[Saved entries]
________________

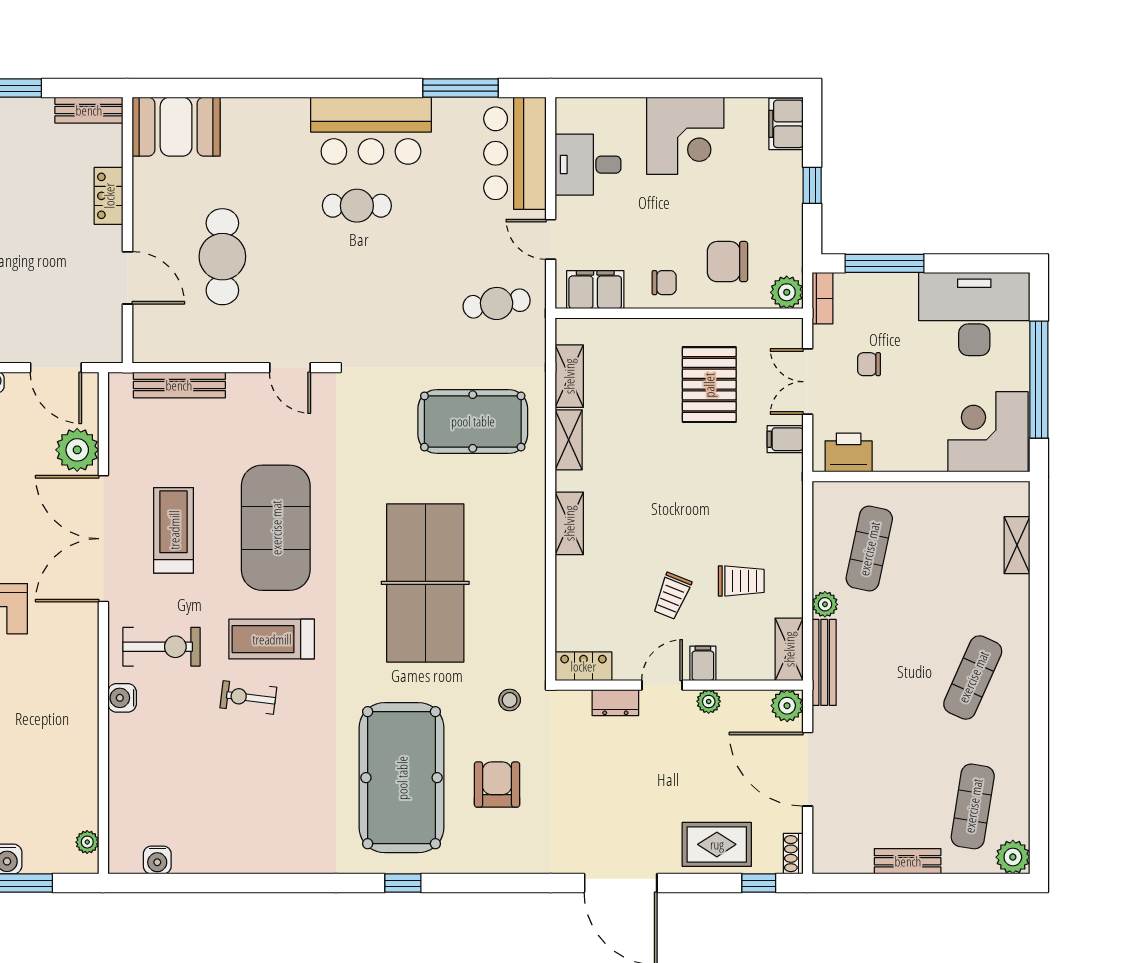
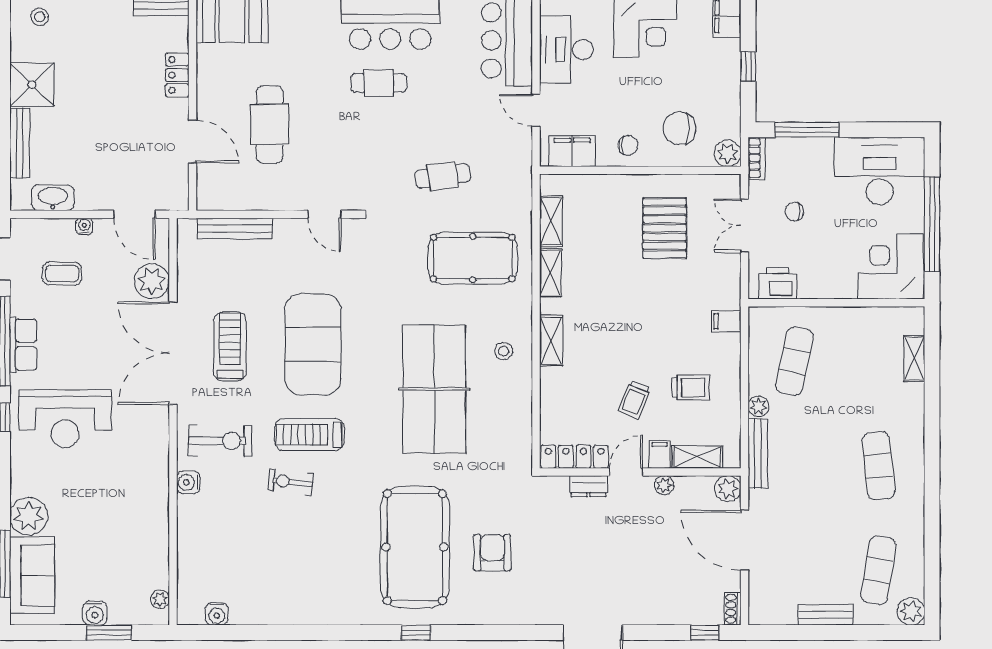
desk: (588, 165) -> (566, 50), width x1.37
cafe table: (497, 303) -> (443, 176), moved
filing cabinet: (785, 439) -> (726, 321), moved
shelving: (789, 649) -> (697, 457), moved, turned 90
locker: (583, 666) -> (575, 457), width x1.53
exercise mat: (973, 677) -> (878, 466), turned -30
stool: (510, 700) -> (504, 351), moved
rug: (717, 844) -> (671, 601), removed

________________

> _Exercise requirements_
Could you write out all the records exactly, without the pictures?

> _Reply to the task_
desk: (588, 165) -> (566, 50), width x1.37
cafe table: (497, 303) -> (443, 176), moved
filing cabinet: (785, 439) -> (726, 321), moved
shelving: (789, 649) -> (697, 457), moved, turned 90
locker: (583, 666) -> (575, 457), width x1.53
exercise mat: (973, 677) -> (878, 466), turned -30
stool: (510, 700) -> (504, 351), moved
rug: (717, 844) -> (671, 601), removed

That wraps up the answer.